- Action item -
Wherever a line holds the word "purple", copy that line from the data.

[Image sequences with shape edits]
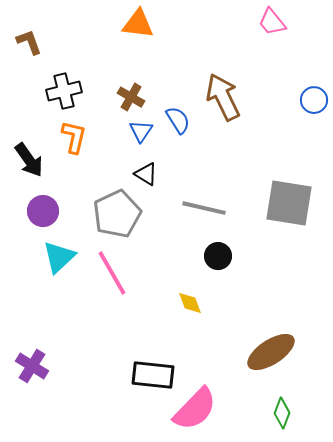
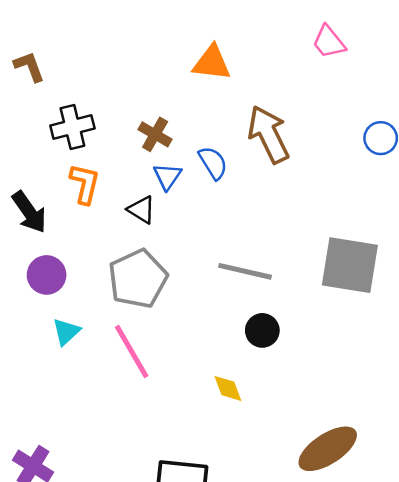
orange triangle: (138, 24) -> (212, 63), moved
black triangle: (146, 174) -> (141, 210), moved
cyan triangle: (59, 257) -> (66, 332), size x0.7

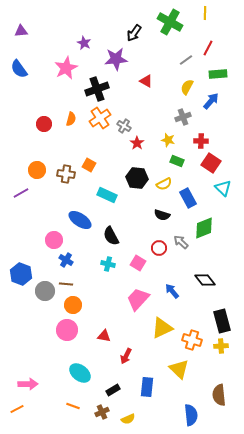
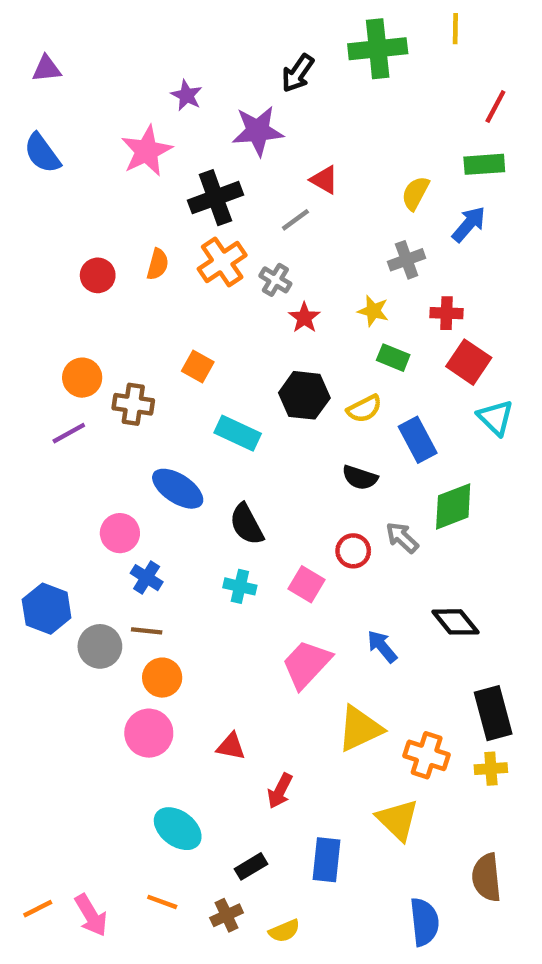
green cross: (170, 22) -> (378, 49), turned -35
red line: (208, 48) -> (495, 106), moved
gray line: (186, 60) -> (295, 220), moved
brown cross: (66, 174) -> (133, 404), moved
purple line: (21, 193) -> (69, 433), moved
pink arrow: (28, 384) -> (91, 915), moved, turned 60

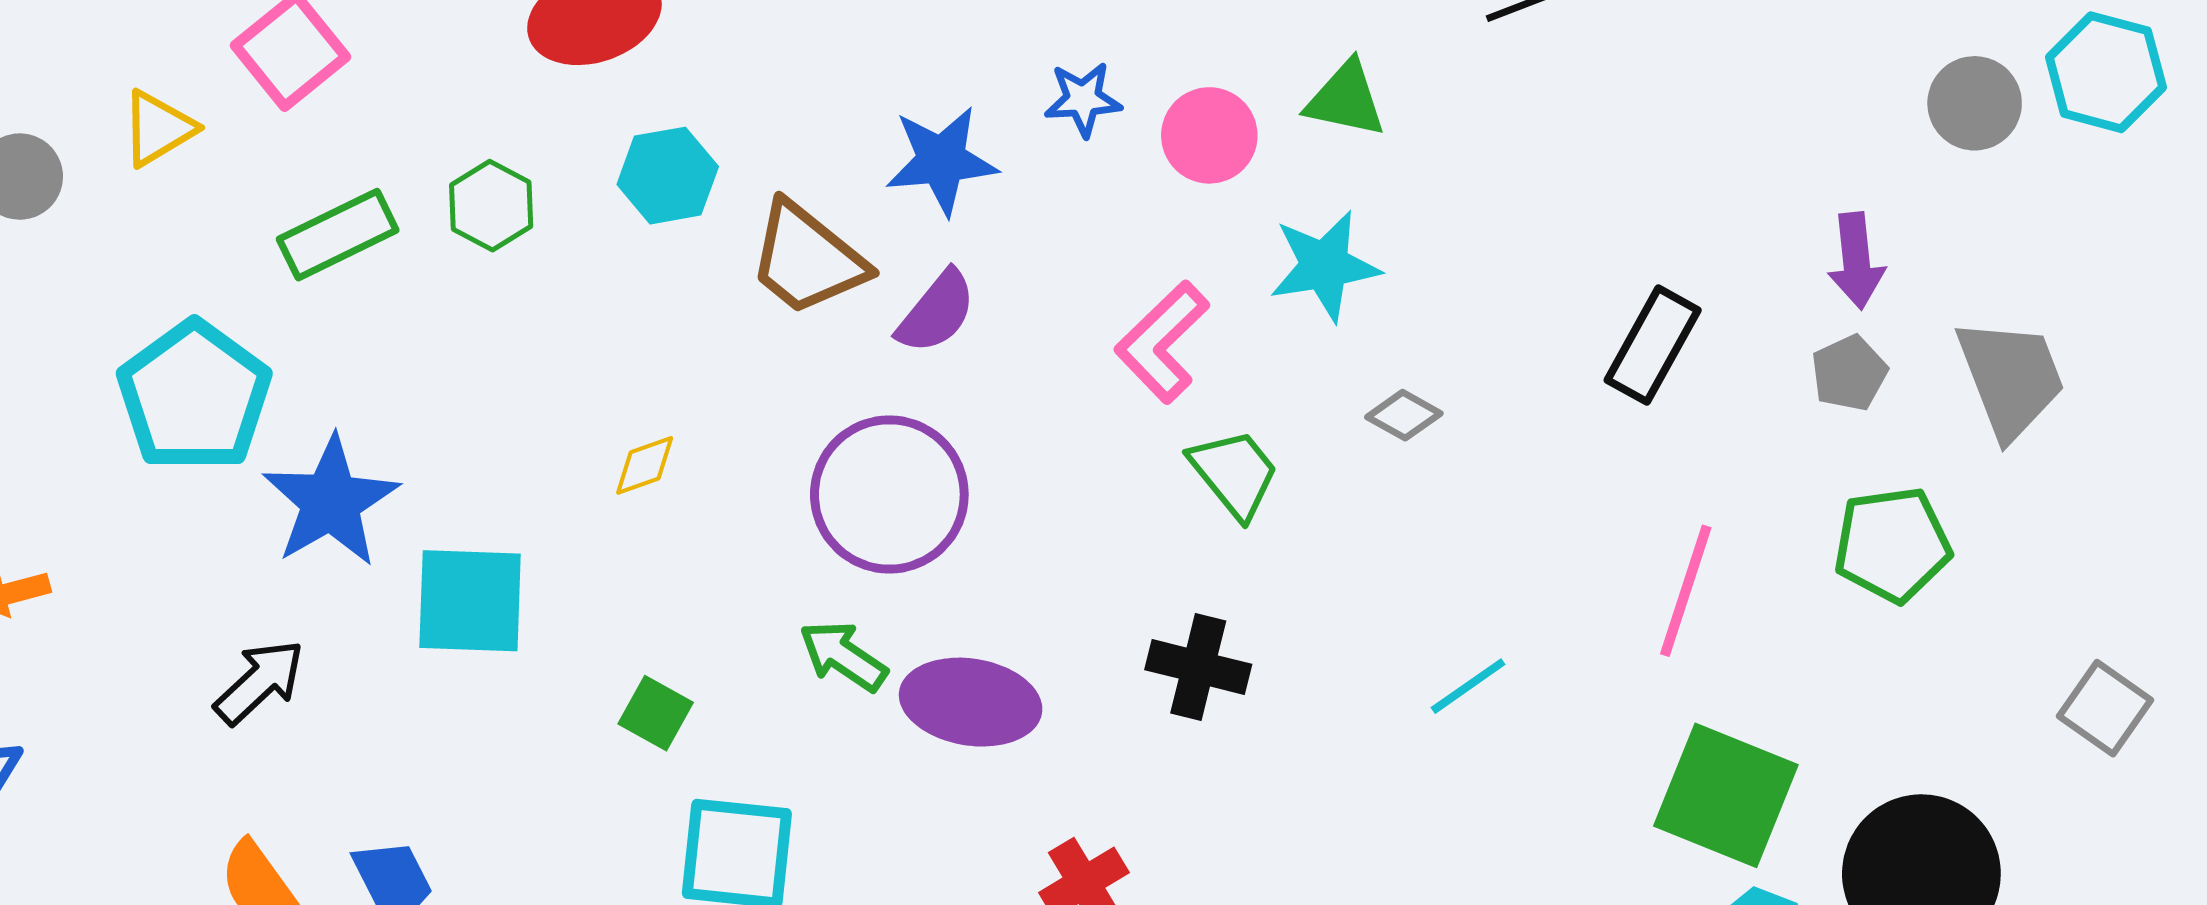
--
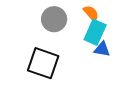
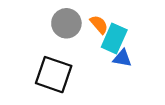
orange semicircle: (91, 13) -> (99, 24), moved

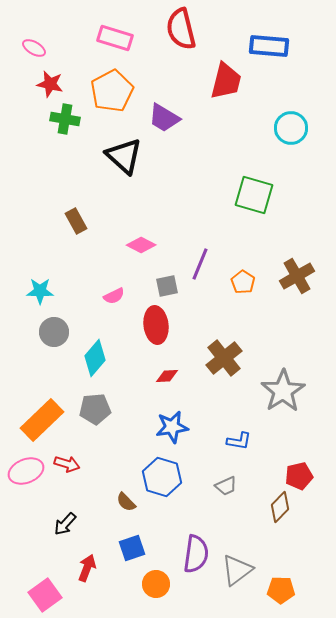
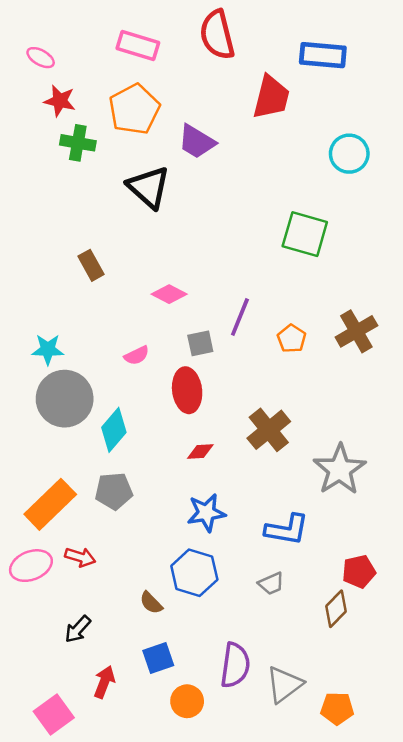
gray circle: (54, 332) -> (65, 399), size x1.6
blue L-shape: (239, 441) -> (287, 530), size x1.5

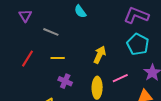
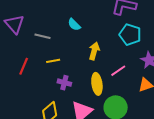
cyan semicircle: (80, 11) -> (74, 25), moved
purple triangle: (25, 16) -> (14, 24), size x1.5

- Answer space -
purple line: (21, 193) -> (69, 433), moved
purple triangle: (25, 16) -> (14, 24), size x1.5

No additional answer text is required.